___ Available records
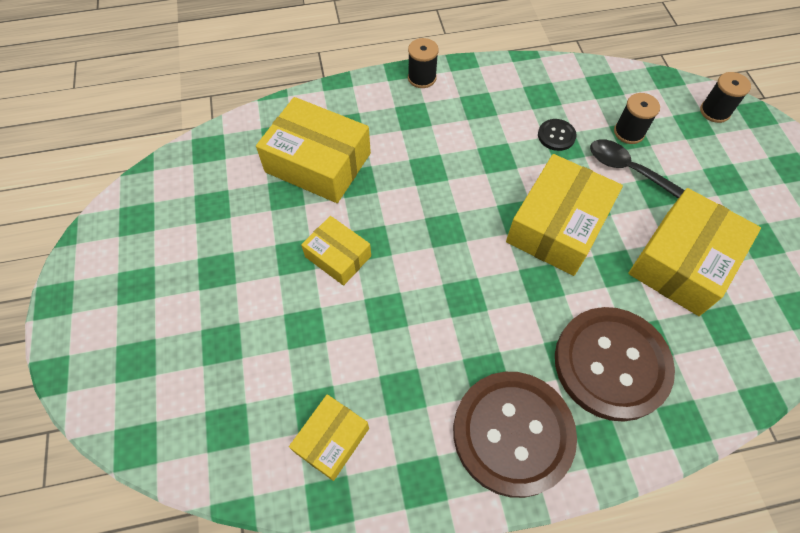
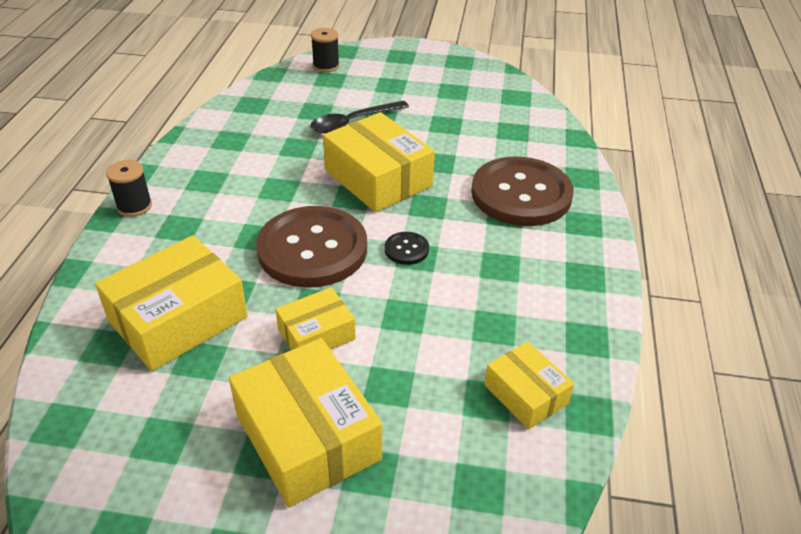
camera: 70 degrees left, 20 degrees down
(512, 433) = (560, 267): brown button -> brown button (312, 249)
(556, 136) = (283, 147): black button -> black button (406, 249)
(629, 132) = (312, 110): black spool -> none
(682, 262) = (451, 130): yellow box -> yellow box (307, 436)

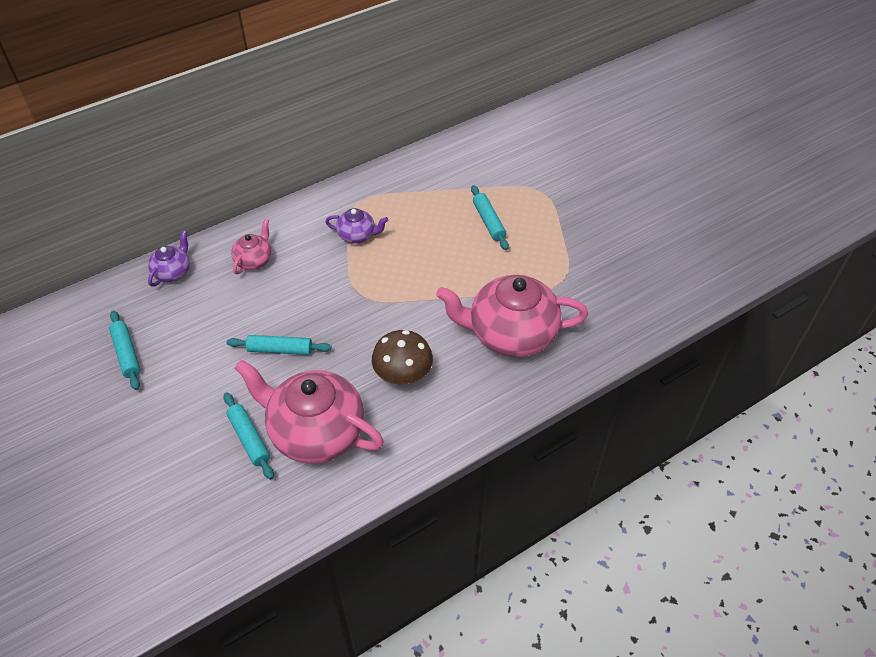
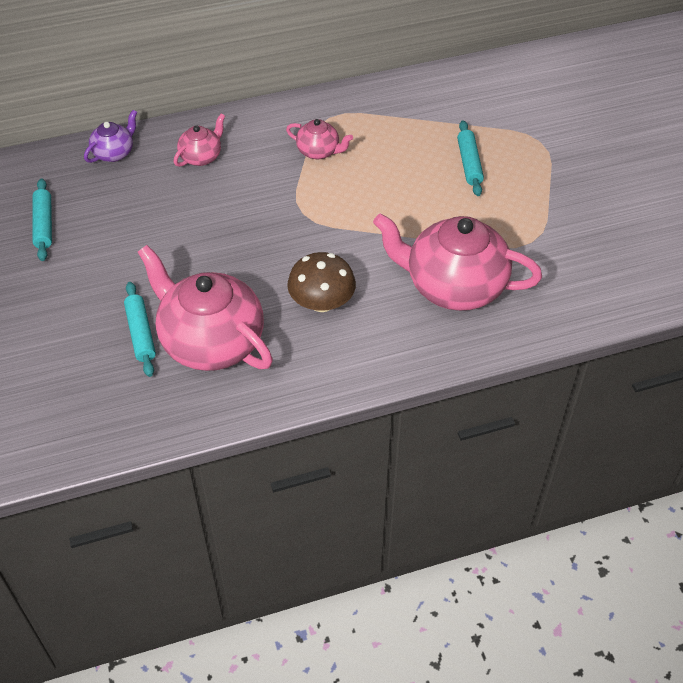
camera: 15 degrees right, 0 degrees up
(280, 349) = (200, 252): turquoise rolling pin -> none
(357, 235) = (319, 151): purple teapot -> pink teapot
______
The copy you write must hold every record verbatim and none of the pictures.

camera: 70 degrees left, 20 degrees down
(512, 433) = (560, 267): brown button -> brown button (312, 249)
(556, 136) = (283, 147): black button -> black button (406, 249)
(629, 132) = (312, 110): black spool -> none
(682, 262) = (451, 130): yellow box -> yellow box (307, 436)

camera: 15 degrees right, 0 degrees up
(280, 349) = (200, 252): turquoise rolling pin -> none
(357, 235) = (319, 151): purple teapot -> pink teapot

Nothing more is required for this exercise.